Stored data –
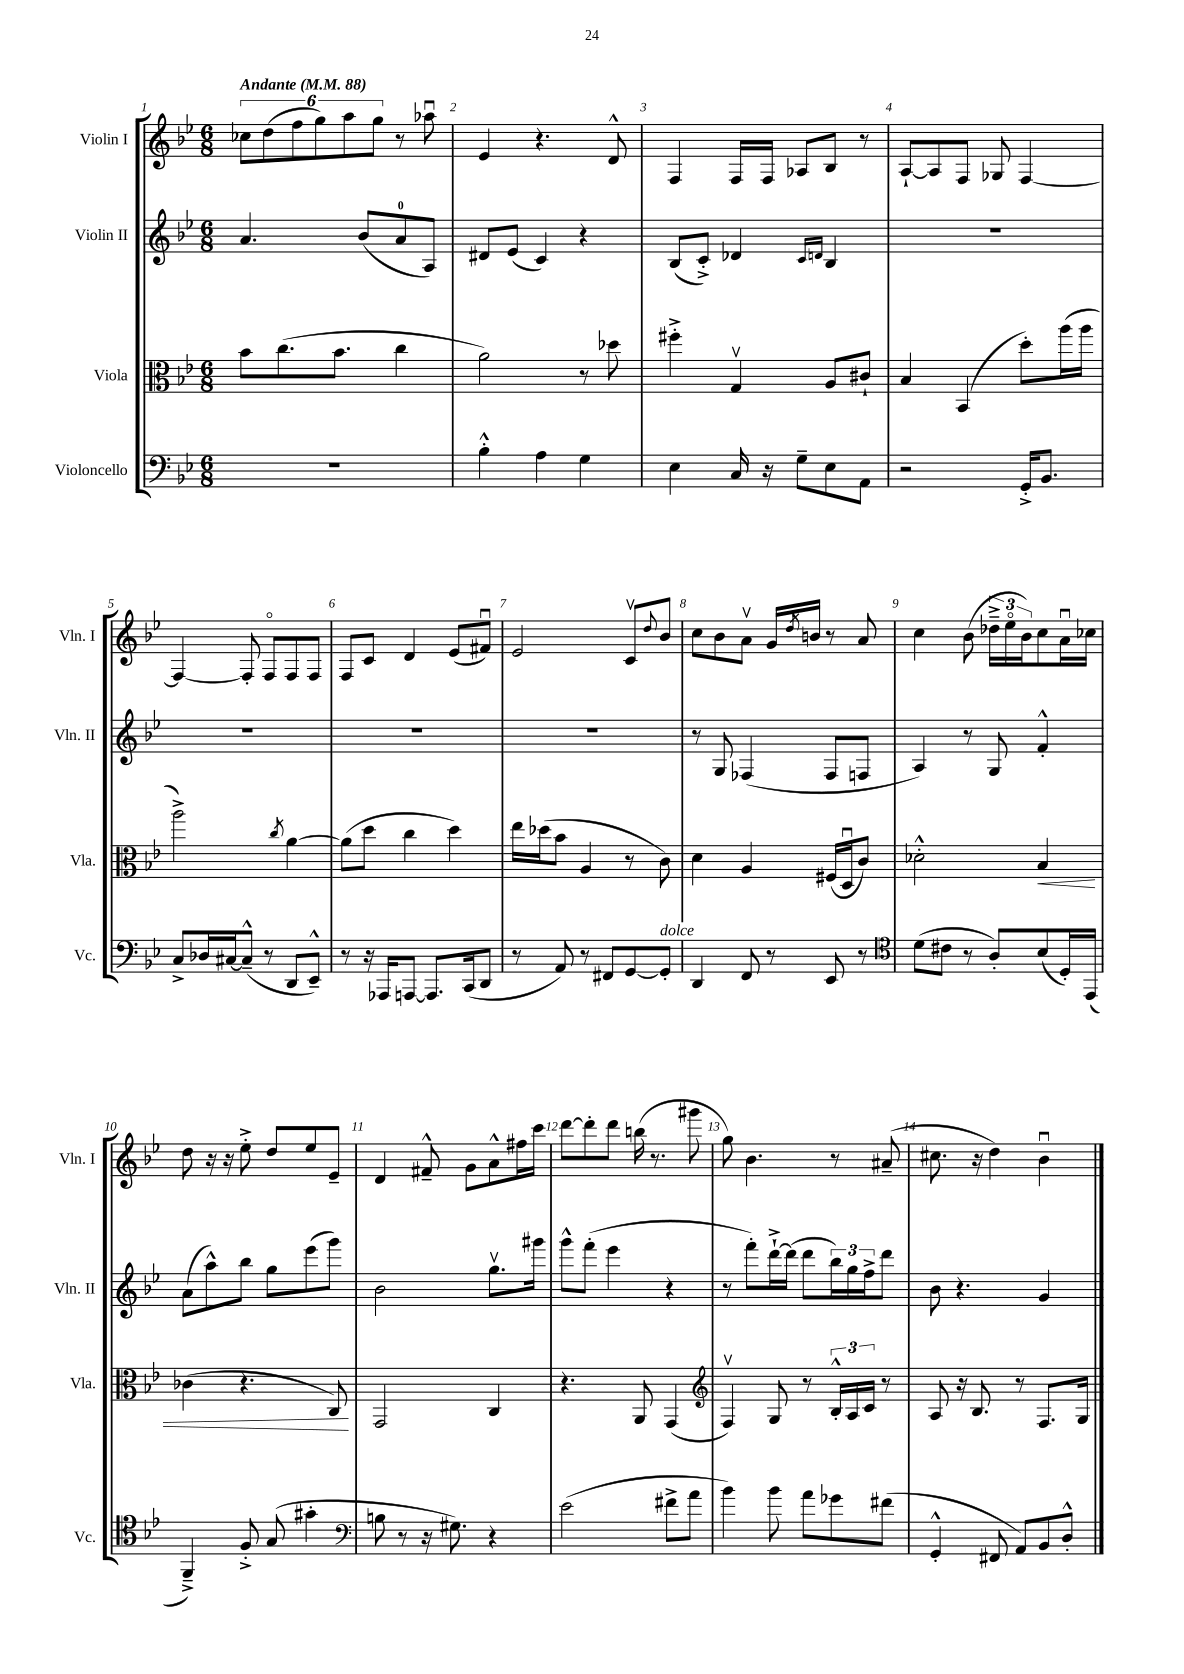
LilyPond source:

<<
\new StaffGroup <<
\new Staff = "s0" \with { instrumentName = "Violin I" shortInstrumentName = "Vln. I" } {
    \clef treble \key bes \major \numericTimeSignature \time 6/8 \tempo "Andante" 4 = 88
    \tuplet 6/4 { ces''8 d''8( f''8 g''8) a''8 g''8 } r8 aes''8\downbow |
    ees'4 r4. d'8-^ |
    f4 f16 f16 aes8 bes8 r8 |
    a8~-! a8 f8 ges8 f4~ |
    f4~ f8-. f8\flageolet f8 f8 |
    f8 c'8 d'4 ees'8( fis'8\downbow) |
    ees'2 c'8\upbow \appoggiatura { d''8 } bes'8 |
    c''8 bes'8 a'8\upbow g'16 \acciaccatura { d''8 } b'16 r8 a'8 |
    c''4 bes'8( \tuplet 3/2 { des''16---> ees''16\flageolet bes'16) } c''8 a'16\downbow ces''16 |
    d''8 r16 r16 ees''8-.-> d''8 ees''8 ees'8-- |
    d'4 fis'8---^ g'8 a'8-^ fis''16 c'''16 |
    d'''8~ d'''8-. d'''8 b''16( r8. gis'''8 |
    g''8) bes'4. r8 ais'8--( |
    cis''8. r16 d''4) bes'4\downbow \bar "|." |
}
\new Staff = "s1" \with { instrumentName = "Violin II" shortInstrumentName = "Vln. II" } {
    \clef treble \key bes \major \numericTimeSignature \time 6/8
    a'4. bes'8( a'8-0 a8) |
    dis'8 ees'8( c'4) r4 |
    bes8( c'8-.->) des'4 \grace { c'16 d'16 } bes4 |
    R2. |
    R2. |
    R2. |
    R2. |
    r8 g8 fes4( fes8 f8 |
    a4) r8 g8 f'4-.-^ |
    a'8( a''8-^) bes''8 g''8 ees'''8( g'''8) |
    bes'2 g''8.\upbow gis'''16 |
    g'''8-^ f'''8-.( ees'''4 r4 |
    r8 f'''8-.) d'''16~-!-> d'''16( d'''8 \tuplet 3/2 { bes''16) g''16 f''16-> } d'''8 |
    bes'8 r4. g'4 \bar "|." |
}
\new Staff = "s2" \with { instrumentName = "Viola" shortInstrumentName = "Vla." } {
    \clef alto \key bes \major \numericTimeSignature \time 6/8
    bes'8 c''8.( bes'8. c''4 |
    a'2) r8 des''8 |
    fis''4-.-> g4\upbow a8 cis'8-! |
    bes4 bes,4( d''8-.) a''16( a''16 |
    a''2->) \acciaccatura { c''8 } a'4~ |
    a'8( d''8 c''4 d''4) |
    ees''16 des''16( bes'8 a4 r8 c'8) |
    d'4 a4 fis16( d16\downbow c'8) |
    des'2-.-^ bes4\< |
    ces'4( r4. c8\!) |
    g,2 c4 |
    r4. a,8 g,4( |
    \clef treble f4\upbow) g8 r8 \tuplet 3/2 { bes16-.-^ a16 c'16 } r8 |
    a8 r16 bes8. r8 f8. g16 \bar "|." |
}
\new Staff = "s3" \with { instrumentName = "Violoncello" shortInstrumentName = "Vc." } {
    \clef bass \key bes \major \numericTimeSignature \time 6/8
    R2. |
    bes4-.-^ a4 g4 |
    ees4 c16 r16 g8-- ees8 a,8 |
    r2 g,16-.-> bes,8. |
    c8-> des16 cis16~ cis8---^( r8 d,8 ees,8---^) |
    r8 r16 aes,,16 a,,8~ a,,8. c,16( d,8 |
    r8 a,8) r8 fis,8 g,8~ g,8-.^\markup { \italic "dolce" } |
    d,4 f,8 r8 ees,8 r8 |
    \clef tenor d'8( cis'8 r8 a8-.) bes8( d16-.) ees,16( |
    f,4--->) f8-.-> g8( gis'4-. |
    \clef bass b8 r8 r16 gis8.) r4 |
    ees'2( fis'8-> a'8 |
    bes'4) bes'8 a'8 ges'8 fis'8( |
    g,4-.-^ fis,8 a,8) bes,8 d8-.-^ \bar "|." |
}
>>
>>
\layout { \context { \Score \override BarNumber.break-visibility = ##(#f #t #t) barNumberVisibility = #all-bar-numbers-visible } }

Work to do –
Pull out every line above that contains the word "numericTimeSignature". Upper and lower case must match.

Full response –
    \clef treble \key bes \major \numericTimeSignature \time 6/8 \tempo "Andante" 4 = 88
    \clef treble \key bes \major \numericTimeSignature \time 6/8
    \clef alto \key bes \major \numericTimeSignature \time 6/8
    \clef bass \key bes \major \numericTimeSignature \time 6/8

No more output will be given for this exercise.